WORK INSTRUCTIONS: Every line of the listing below is to be duplicated exactly, with the pictures left out.

RECORDS FOR THE EXERCISE:
>>>>>
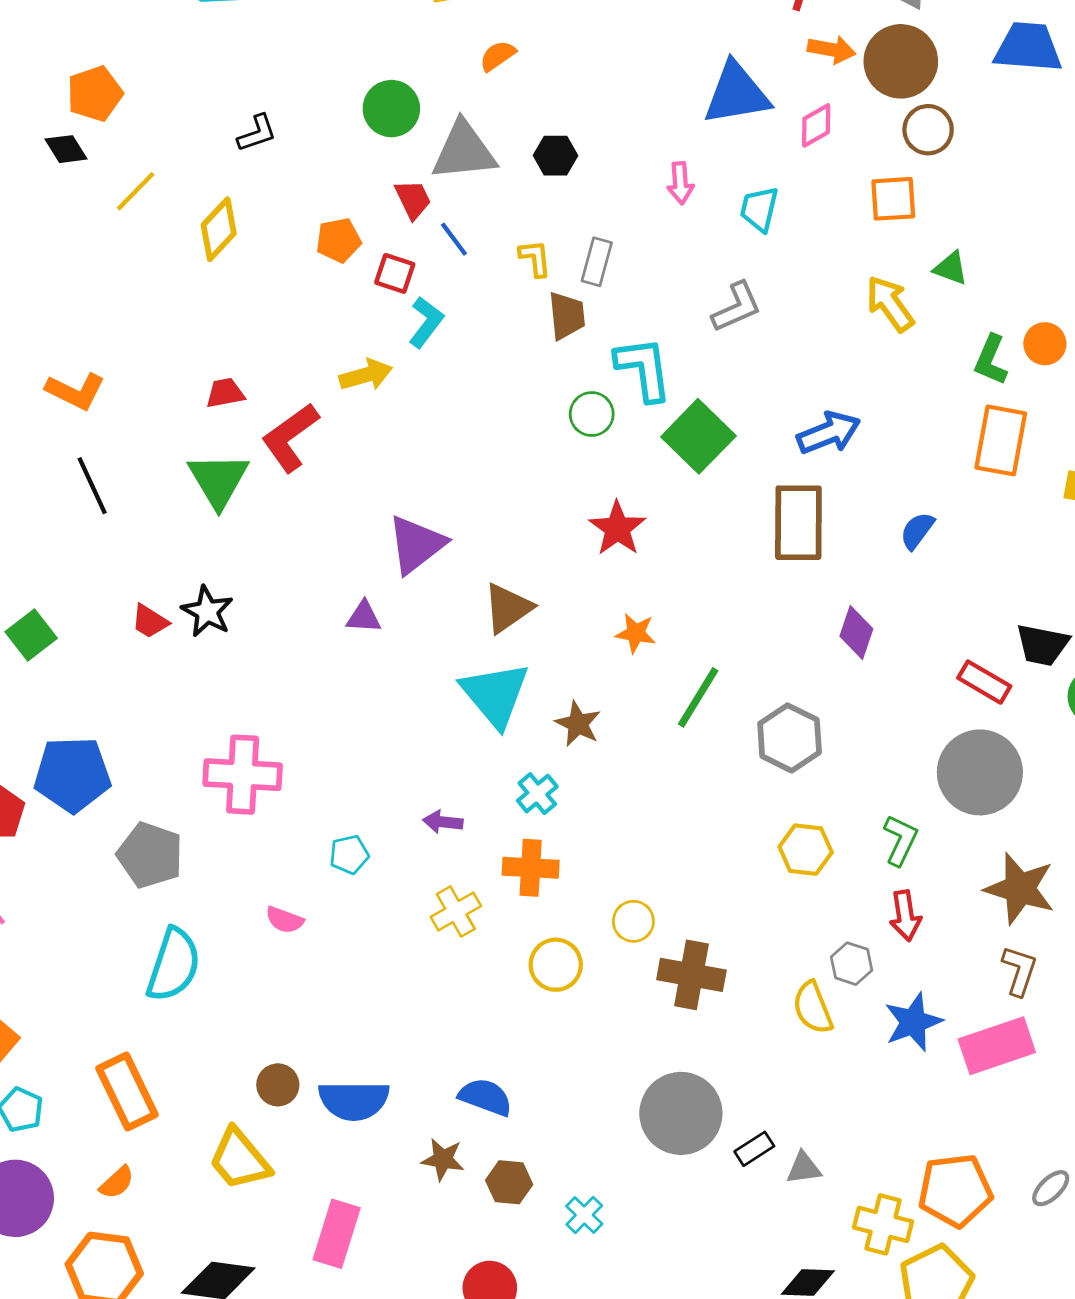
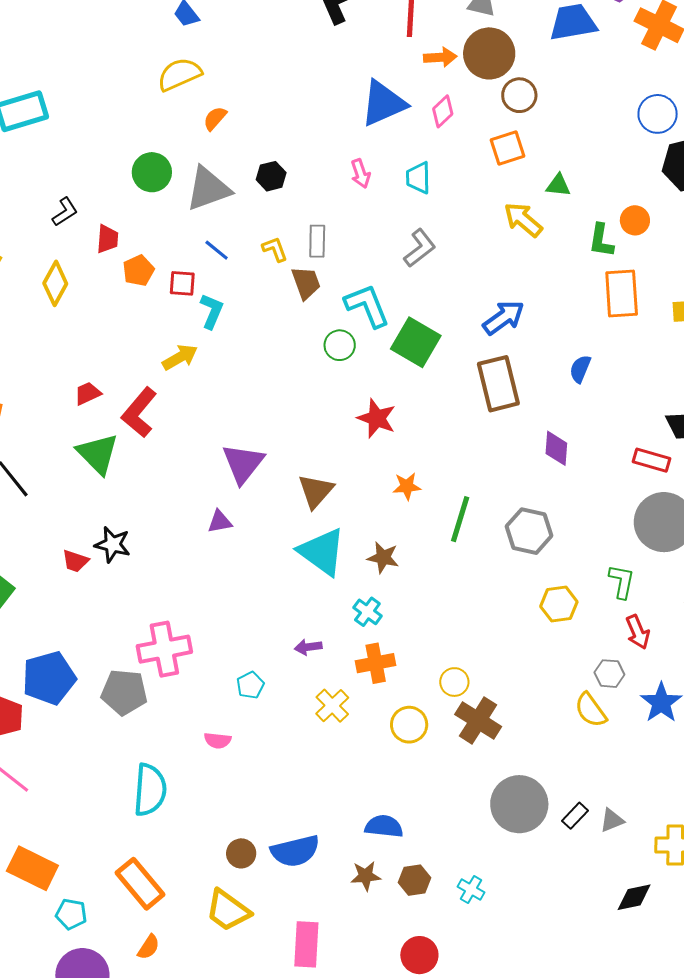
red trapezoid: (413, 199) -> (107, 239), moved, turned 44
gray pentagon: (150, 855) -> (124, 692), moved
brown cross: (691, 975) -> (478, 720), moved, turned 36

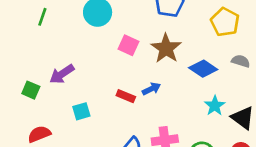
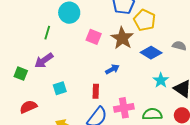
green line: (42, 17) -> (47, 33), moved
yellow pentagon: (225, 22) -> (145, 20), moved
red rectangle: (126, 96) -> (96, 91), moved, turned 72

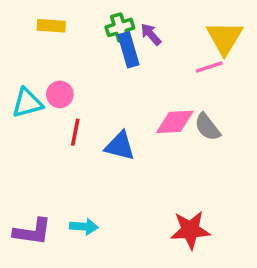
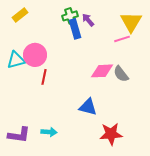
yellow rectangle: (51, 26) -> (20, 15), moved, turned -42
pink circle: (60, 94) -> (35, 55), size x1.5
blue triangle: (120, 146) -> (88, 107), moved

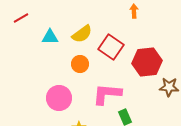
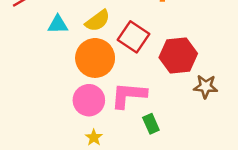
orange circle: (80, 64) -> (95, 58), size x1.8
pink circle: (59, 98) -> (89, 100), moved

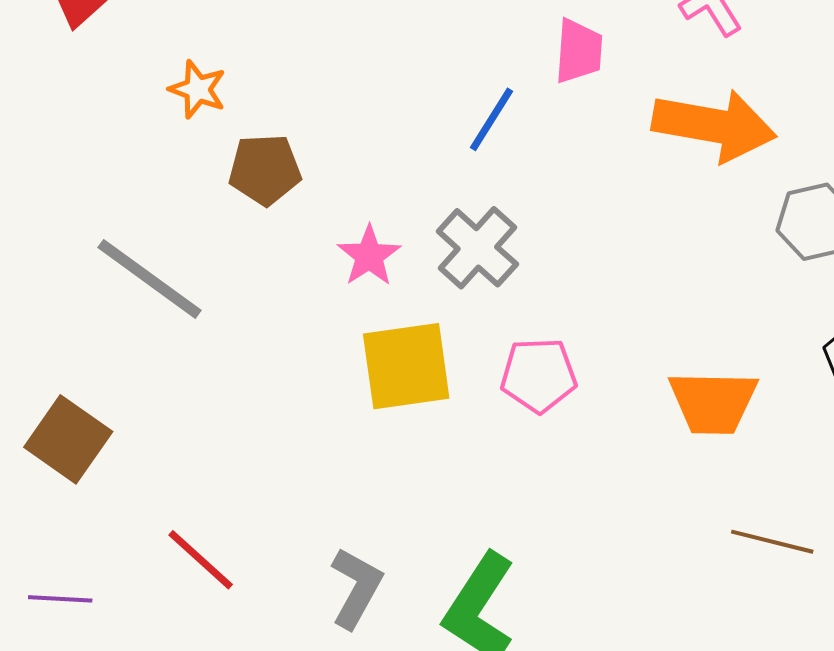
<<<<<
TASK ANSWER:
red trapezoid: (413, 199) -> (107, 239), moved, turned 44
gray pentagon: (150, 855) -> (124, 692), moved
brown cross: (691, 975) -> (478, 720), moved, turned 36

green line: (42, 17) -> (47, 33), moved
yellow pentagon: (225, 22) -> (145, 20), moved
red rectangle: (126, 96) -> (96, 91), moved, turned 72

yellow rectangle: (51, 26) -> (20, 15), moved, turned -42
pink circle: (60, 94) -> (35, 55), size x1.5
blue triangle: (120, 146) -> (88, 107), moved

orange circle: (80, 64) -> (95, 58), size x1.8
pink circle: (59, 98) -> (89, 100), moved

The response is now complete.